__Before-and-after change records__
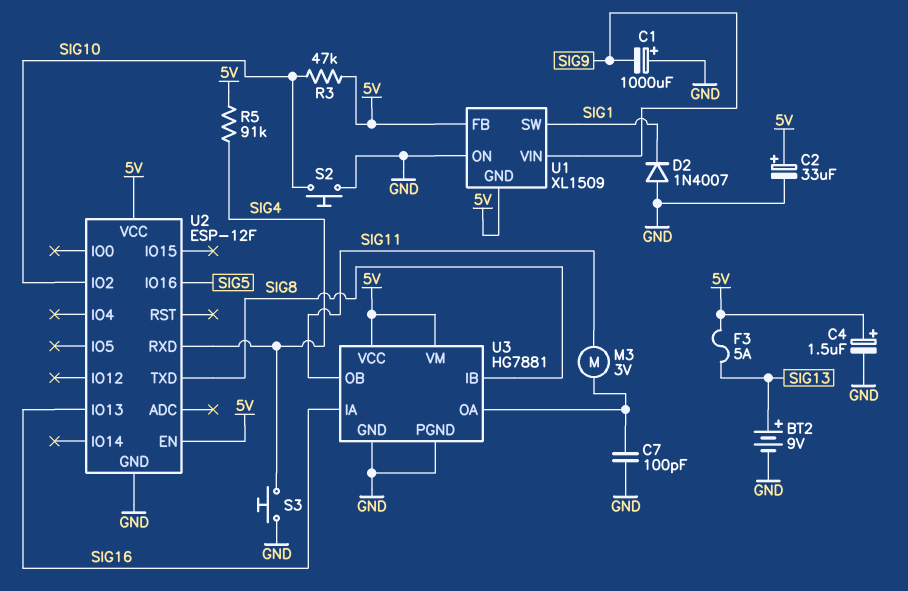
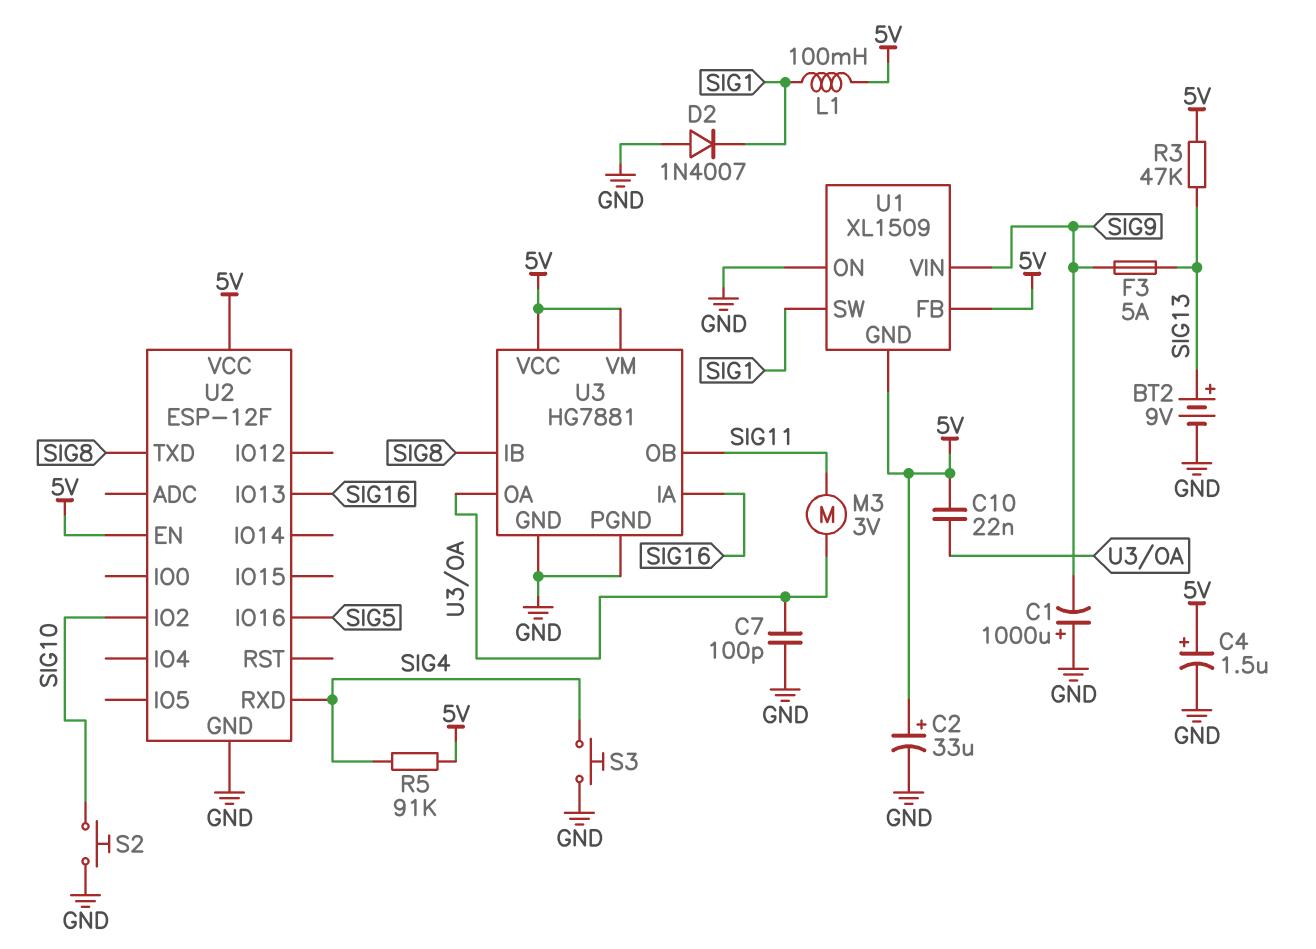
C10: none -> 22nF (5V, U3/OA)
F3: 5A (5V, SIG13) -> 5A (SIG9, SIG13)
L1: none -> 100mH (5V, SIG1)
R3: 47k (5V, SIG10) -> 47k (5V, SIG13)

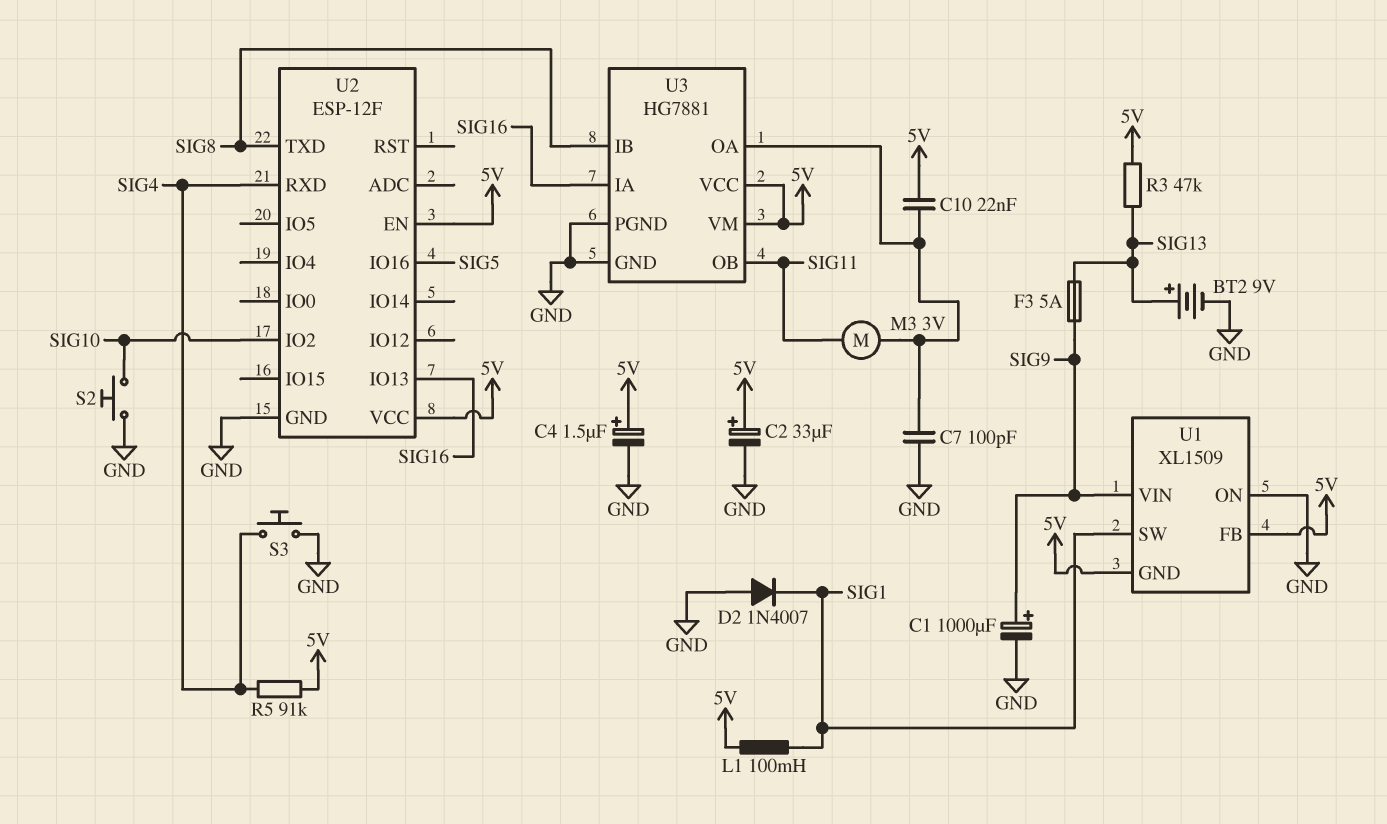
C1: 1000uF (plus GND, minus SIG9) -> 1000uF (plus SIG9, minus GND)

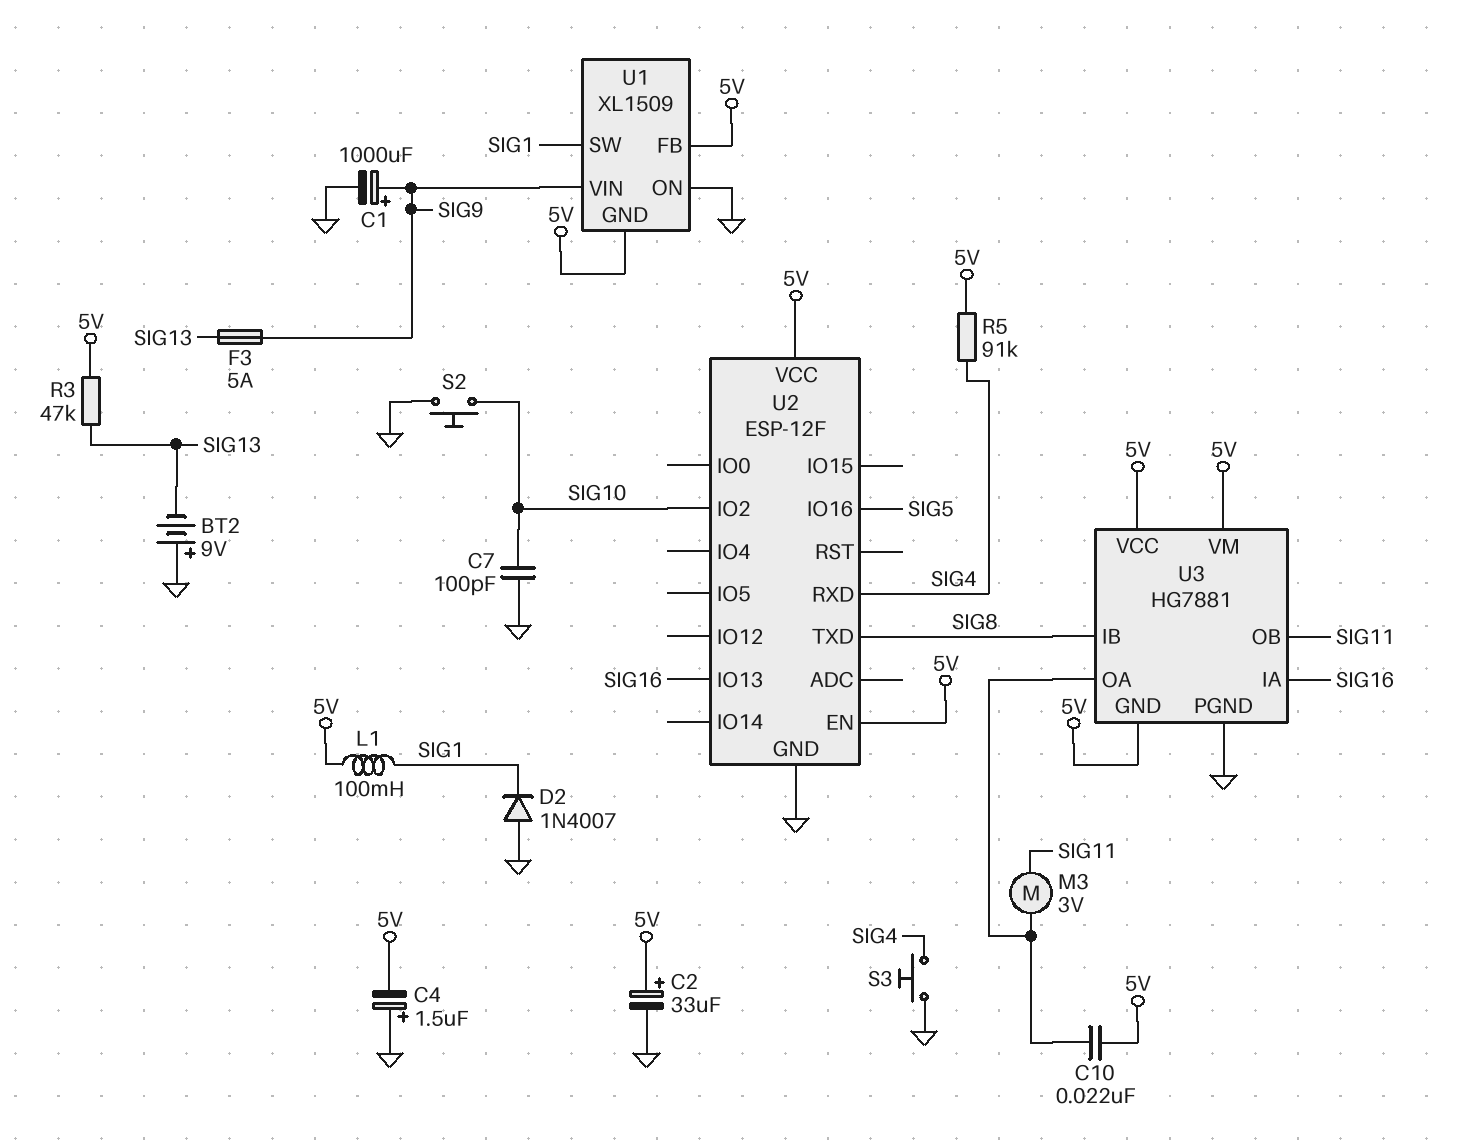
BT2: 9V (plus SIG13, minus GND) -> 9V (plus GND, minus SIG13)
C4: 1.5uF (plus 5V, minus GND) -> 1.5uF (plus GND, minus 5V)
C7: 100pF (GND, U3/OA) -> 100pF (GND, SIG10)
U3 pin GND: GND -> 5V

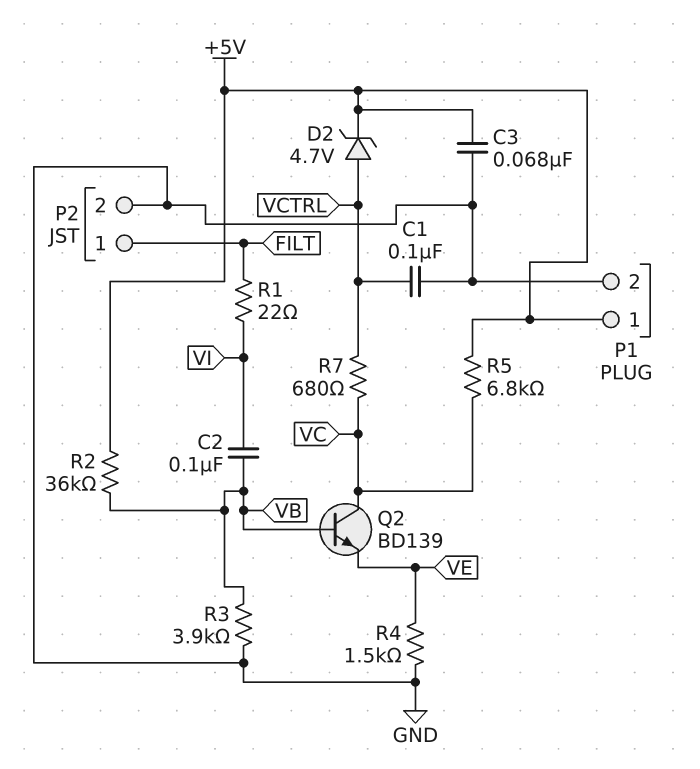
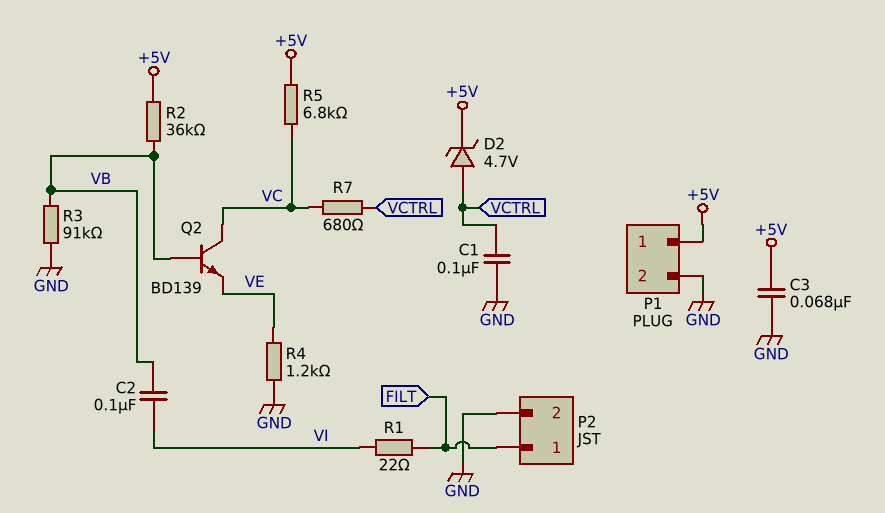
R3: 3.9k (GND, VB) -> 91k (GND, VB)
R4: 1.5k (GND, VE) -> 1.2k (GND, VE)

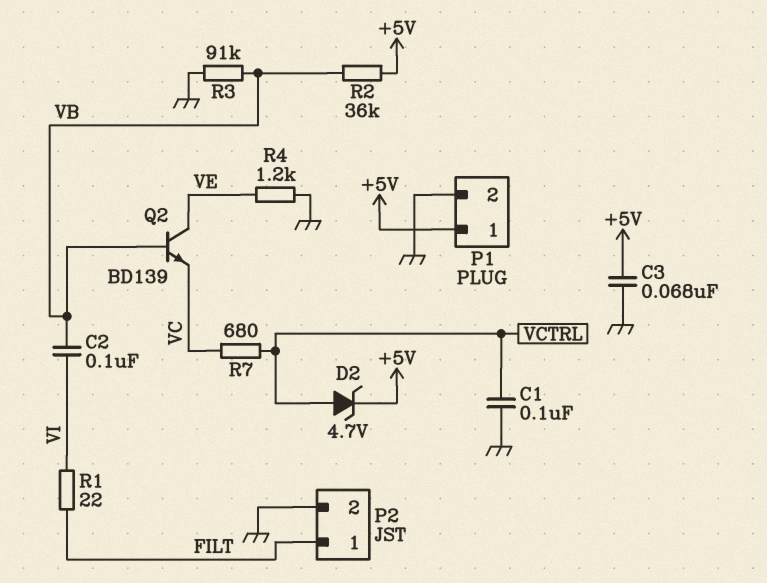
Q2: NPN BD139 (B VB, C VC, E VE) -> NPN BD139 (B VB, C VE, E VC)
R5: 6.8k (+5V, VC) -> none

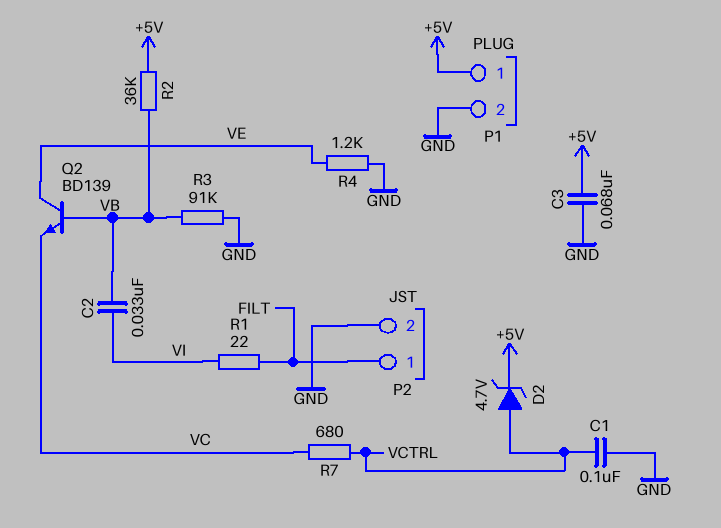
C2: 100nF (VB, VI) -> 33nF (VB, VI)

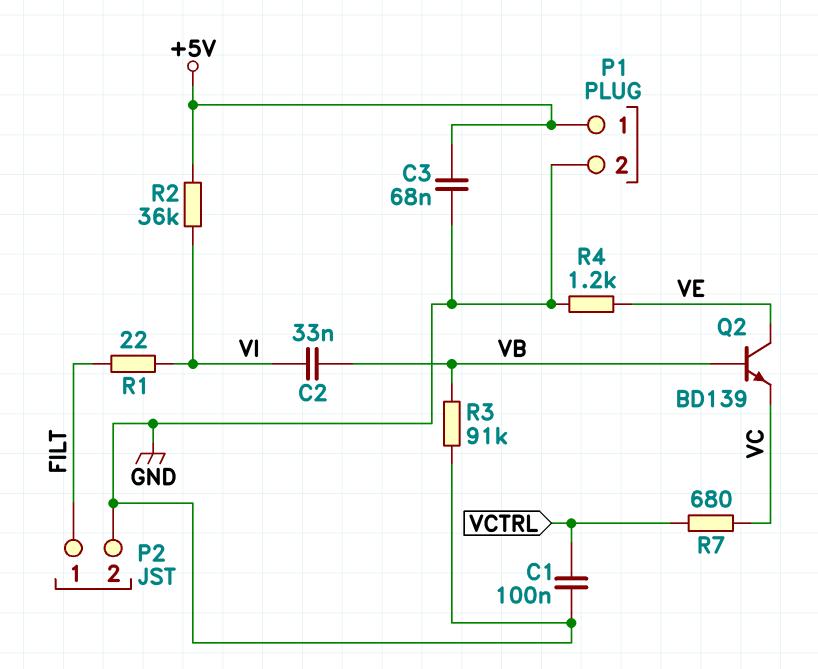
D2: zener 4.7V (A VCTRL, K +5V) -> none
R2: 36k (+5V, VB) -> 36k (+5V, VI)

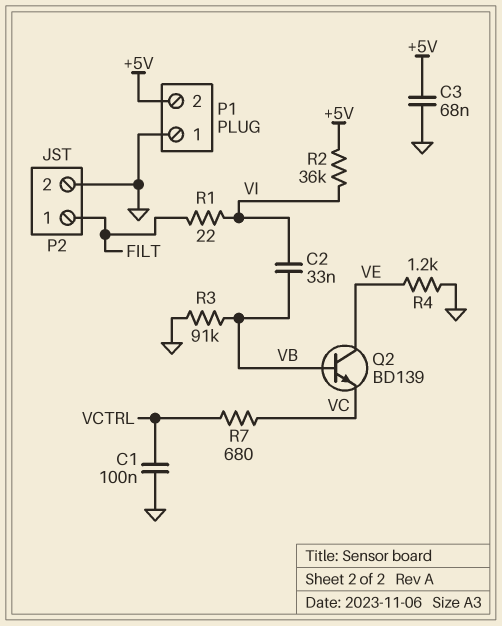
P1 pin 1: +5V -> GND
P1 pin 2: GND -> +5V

__Task instructions__
In how many lines of the records does the word "plus" occur? Reply with the number only.

__Expected answer__
3